• _Exercise_
Using "shifted" as the search string, find the matching lines below and copy them.

• _Record excerpts_
******************************
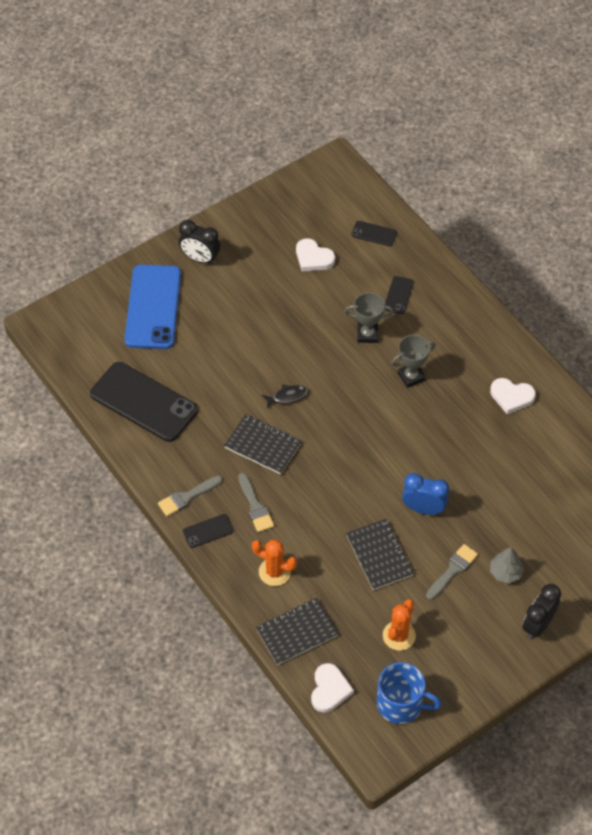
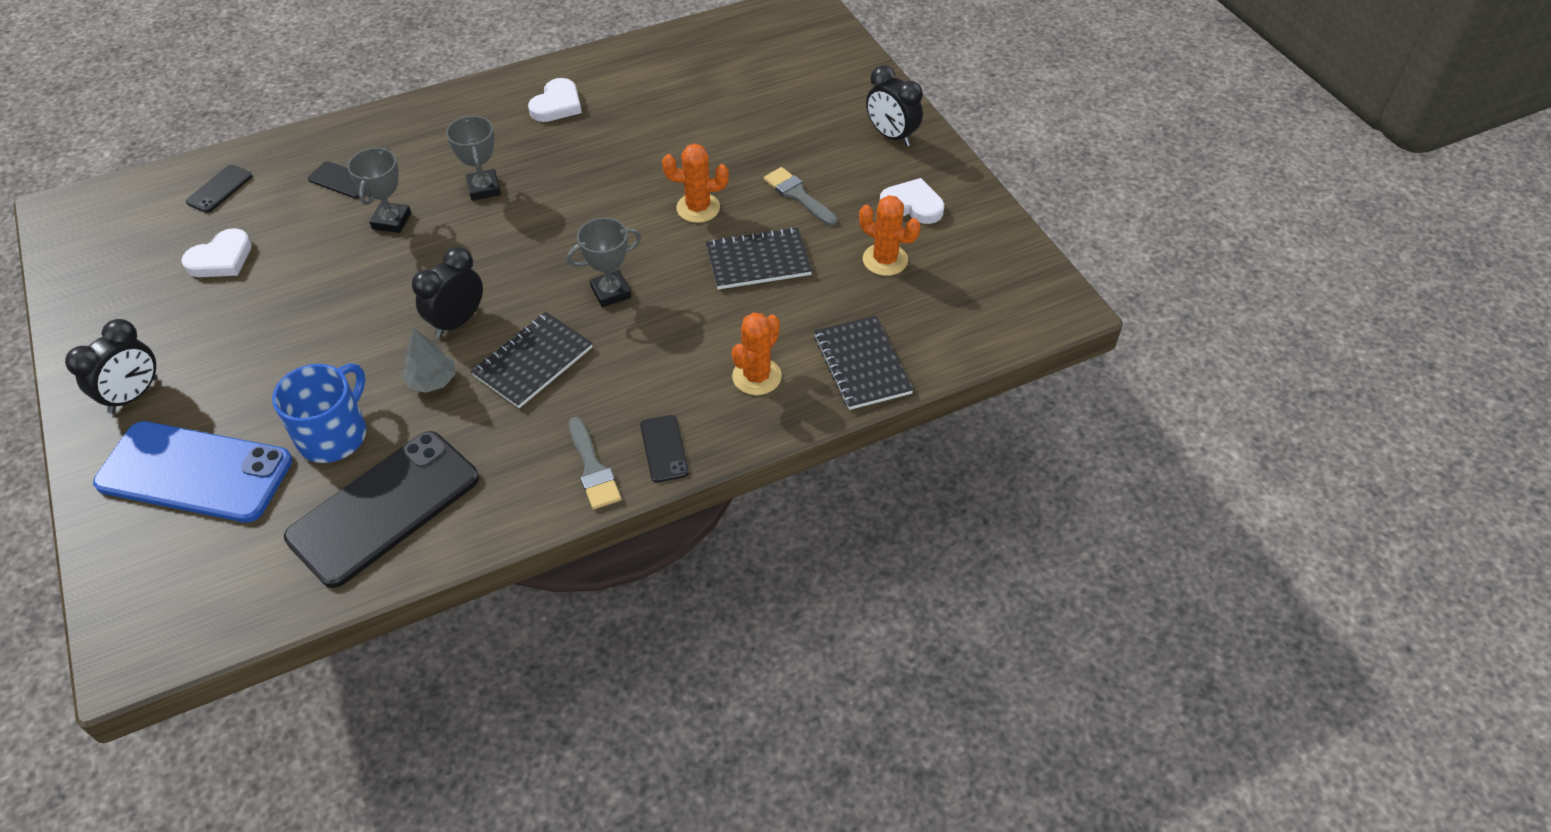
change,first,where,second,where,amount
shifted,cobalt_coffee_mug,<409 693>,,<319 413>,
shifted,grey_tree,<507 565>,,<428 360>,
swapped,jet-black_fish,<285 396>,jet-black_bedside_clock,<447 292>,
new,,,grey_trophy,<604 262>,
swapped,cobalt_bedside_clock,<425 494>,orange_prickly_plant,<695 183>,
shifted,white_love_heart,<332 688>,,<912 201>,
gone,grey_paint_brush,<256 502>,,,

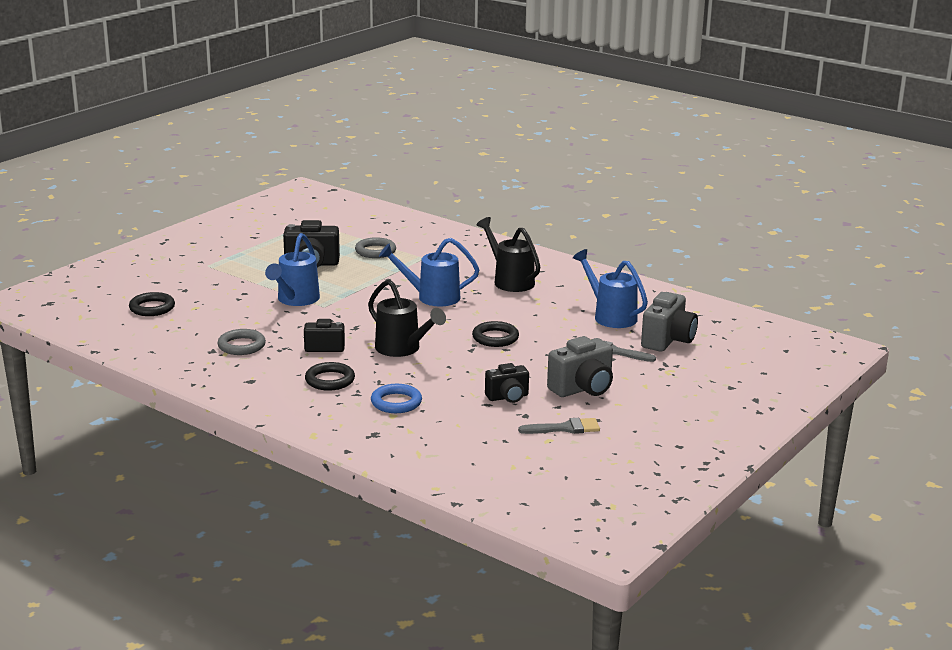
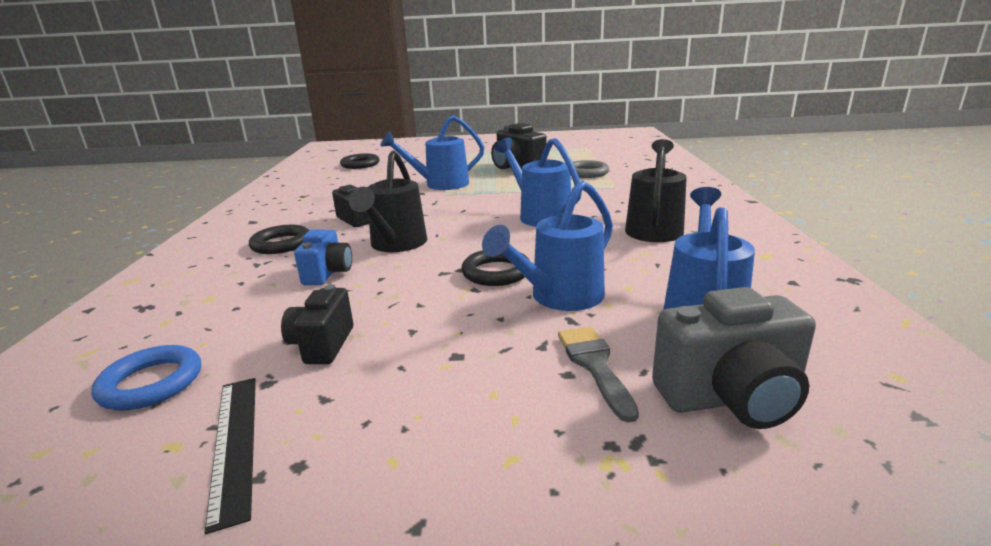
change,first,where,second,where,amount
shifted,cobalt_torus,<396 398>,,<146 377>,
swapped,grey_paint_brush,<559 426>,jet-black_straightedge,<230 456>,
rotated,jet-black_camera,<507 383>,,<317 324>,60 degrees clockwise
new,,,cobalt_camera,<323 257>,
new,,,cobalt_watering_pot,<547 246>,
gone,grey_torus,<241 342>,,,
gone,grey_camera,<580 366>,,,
******************************
• _Task response_
shifted,cobalt_coffee_mug,<409 693>,,<319 413>,
shifted,grey_tree,<507 565>,,<428 360>,
shifted,white_love_heart,<332 688>,,<912 201>,
shifted,cobalt_torus,<396 398>,,<146 377>,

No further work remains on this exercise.